● **TASK INSTRUCTIONS**
Return only those lines of the records below in which "cone" appears.

Object change listings
........

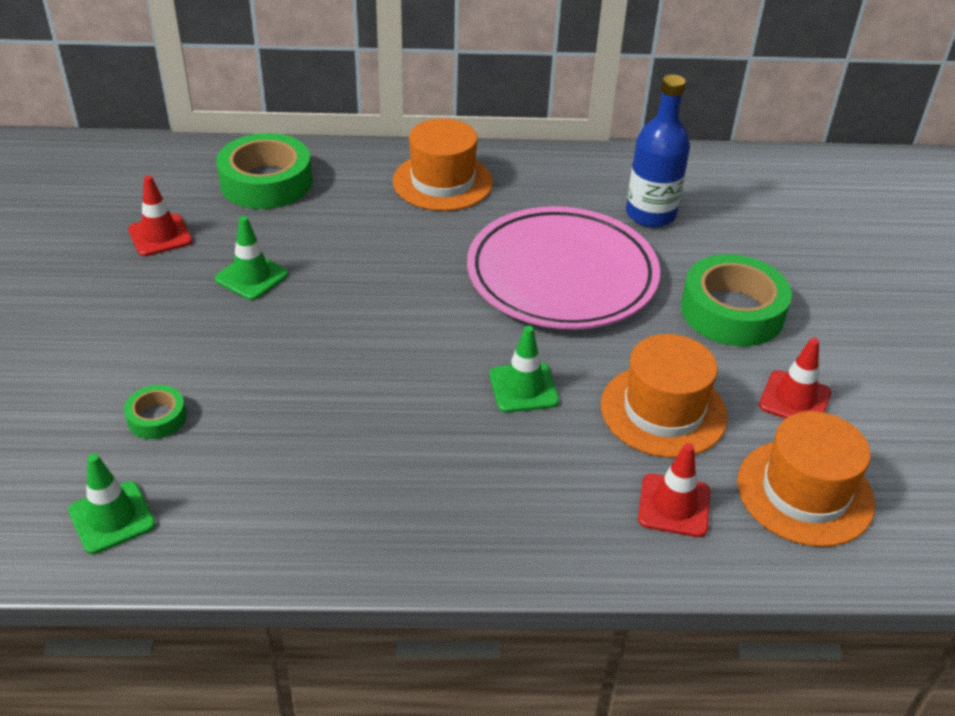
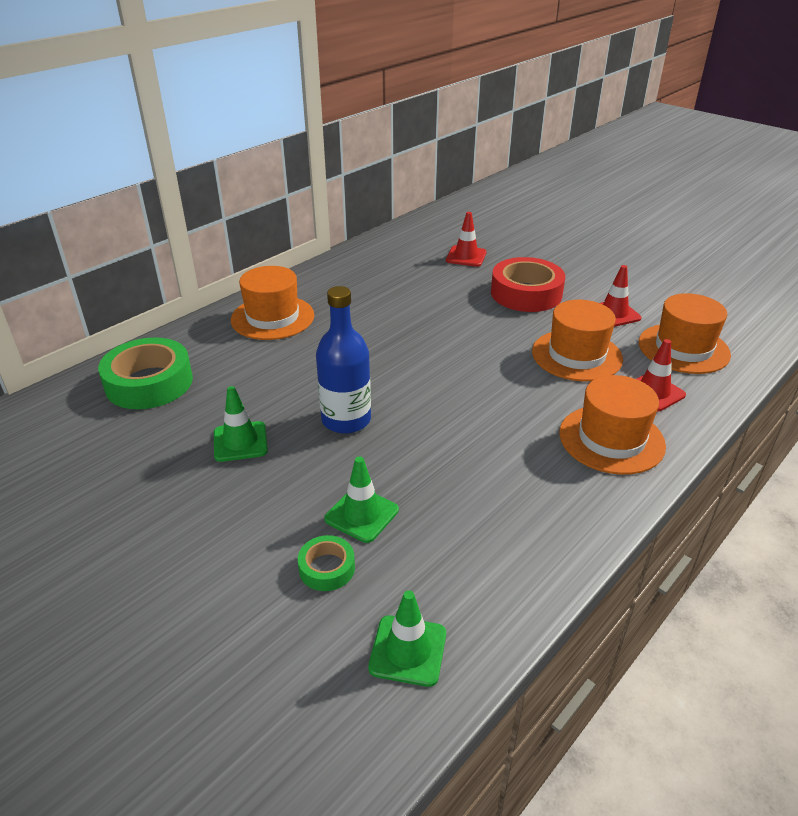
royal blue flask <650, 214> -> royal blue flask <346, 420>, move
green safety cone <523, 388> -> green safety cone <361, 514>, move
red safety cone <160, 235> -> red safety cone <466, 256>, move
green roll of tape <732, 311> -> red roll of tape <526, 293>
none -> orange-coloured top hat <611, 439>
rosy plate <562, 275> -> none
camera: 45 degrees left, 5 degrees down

........

● **SOLUTION TO THIS EXERCISE**
green safety cone <523, 388> -> green safety cone <361, 514>, move
red safety cone <160, 235> -> red safety cone <466, 256>, move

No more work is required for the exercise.